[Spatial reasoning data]

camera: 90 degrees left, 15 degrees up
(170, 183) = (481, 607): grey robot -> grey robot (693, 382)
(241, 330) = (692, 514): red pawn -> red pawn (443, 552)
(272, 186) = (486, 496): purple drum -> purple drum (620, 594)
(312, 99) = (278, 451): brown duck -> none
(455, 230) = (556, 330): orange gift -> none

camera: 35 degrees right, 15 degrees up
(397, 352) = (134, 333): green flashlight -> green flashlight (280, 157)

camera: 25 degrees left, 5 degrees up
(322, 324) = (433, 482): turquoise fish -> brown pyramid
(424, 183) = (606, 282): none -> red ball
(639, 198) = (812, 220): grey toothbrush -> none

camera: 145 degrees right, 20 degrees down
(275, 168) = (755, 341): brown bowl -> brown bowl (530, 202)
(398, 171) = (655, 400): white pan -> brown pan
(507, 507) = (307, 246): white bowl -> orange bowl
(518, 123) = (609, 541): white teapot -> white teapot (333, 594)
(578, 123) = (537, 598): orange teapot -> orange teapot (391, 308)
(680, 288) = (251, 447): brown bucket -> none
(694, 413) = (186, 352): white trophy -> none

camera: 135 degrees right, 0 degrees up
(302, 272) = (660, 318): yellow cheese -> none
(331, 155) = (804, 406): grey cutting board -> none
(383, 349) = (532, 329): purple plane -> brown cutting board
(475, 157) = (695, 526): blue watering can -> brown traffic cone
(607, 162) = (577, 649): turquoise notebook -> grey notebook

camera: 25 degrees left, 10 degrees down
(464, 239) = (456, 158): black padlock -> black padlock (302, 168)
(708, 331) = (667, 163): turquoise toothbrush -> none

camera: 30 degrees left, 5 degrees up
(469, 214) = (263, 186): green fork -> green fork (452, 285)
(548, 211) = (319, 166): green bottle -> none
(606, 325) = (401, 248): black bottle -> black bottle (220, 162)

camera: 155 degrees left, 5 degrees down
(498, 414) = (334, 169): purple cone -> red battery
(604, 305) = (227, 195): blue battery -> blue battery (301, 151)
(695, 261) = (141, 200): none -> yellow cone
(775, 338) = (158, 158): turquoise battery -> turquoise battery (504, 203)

(ABOUT THIS EXERCISE):
Check each line of the entries for "turquoise" and copy those that have it.

(OUTPUT OF THE EXERCISE):
(322, 324) = (433, 482): turquoise fish -> brown pyramid
(607, 162) = (577, 649): turquoise notebook -> grey notebook
(708, 331) = (667, 163): turquoise toothbrush -> none
(775, 338) = (158, 158): turquoise battery -> turquoise battery (504, 203)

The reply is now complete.